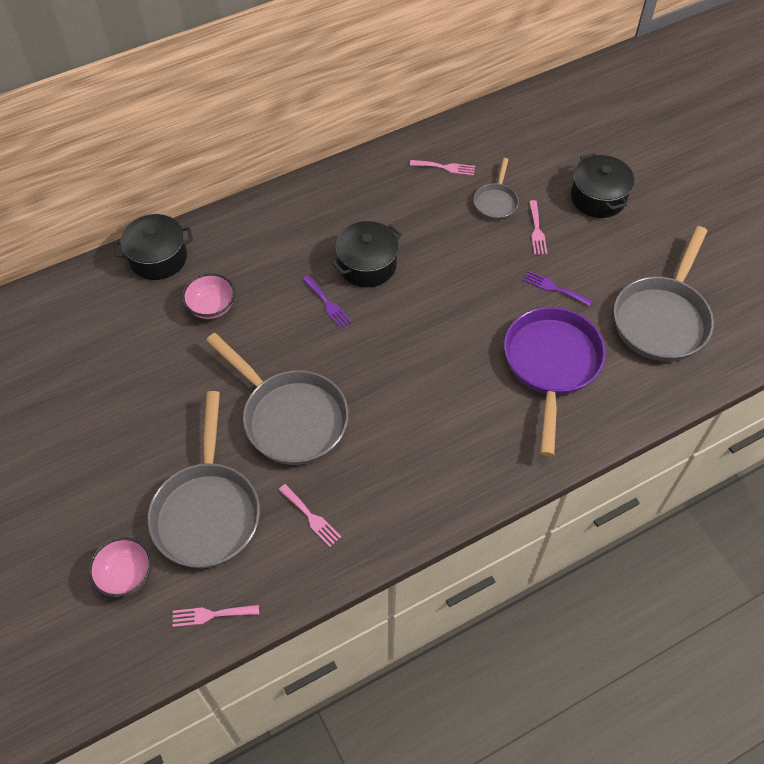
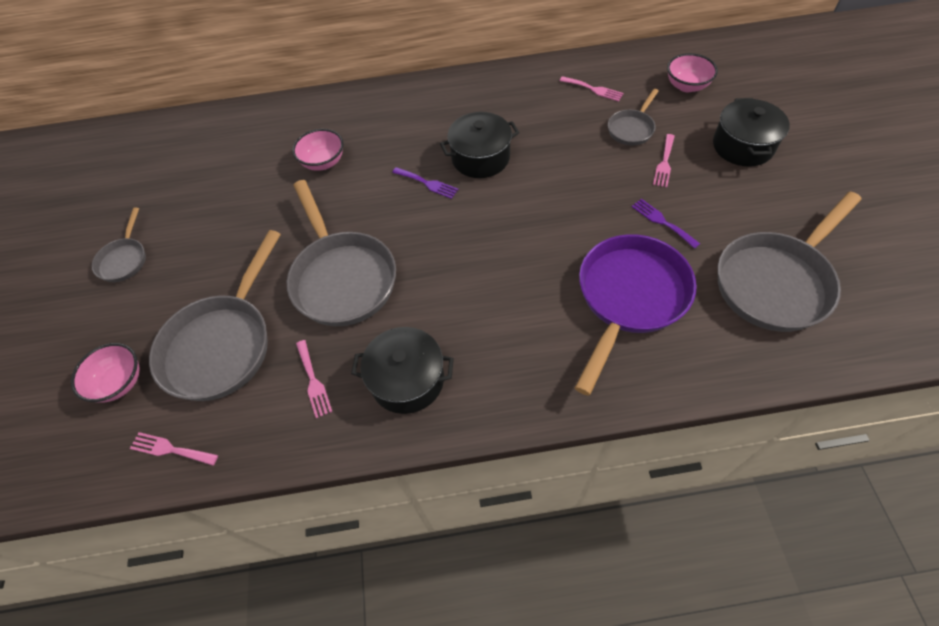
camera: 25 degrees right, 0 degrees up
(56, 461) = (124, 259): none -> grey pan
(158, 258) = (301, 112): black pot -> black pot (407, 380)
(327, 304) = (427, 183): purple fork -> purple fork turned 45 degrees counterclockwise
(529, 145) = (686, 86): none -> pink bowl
━━━━━━━━━━━━━━━━━━━━
=== Exercise ===
An exact, line-for-line copy is required: from the line containing "(158, 258) = (301, 112): black" through the final line of the listing above, both included, with nothing else.

=== Answer to this problem ===
(158, 258) = (301, 112): black pot -> black pot (407, 380)
(327, 304) = (427, 183): purple fork -> purple fork turned 45 degrees counterclockwise
(529, 145) = (686, 86): none -> pink bowl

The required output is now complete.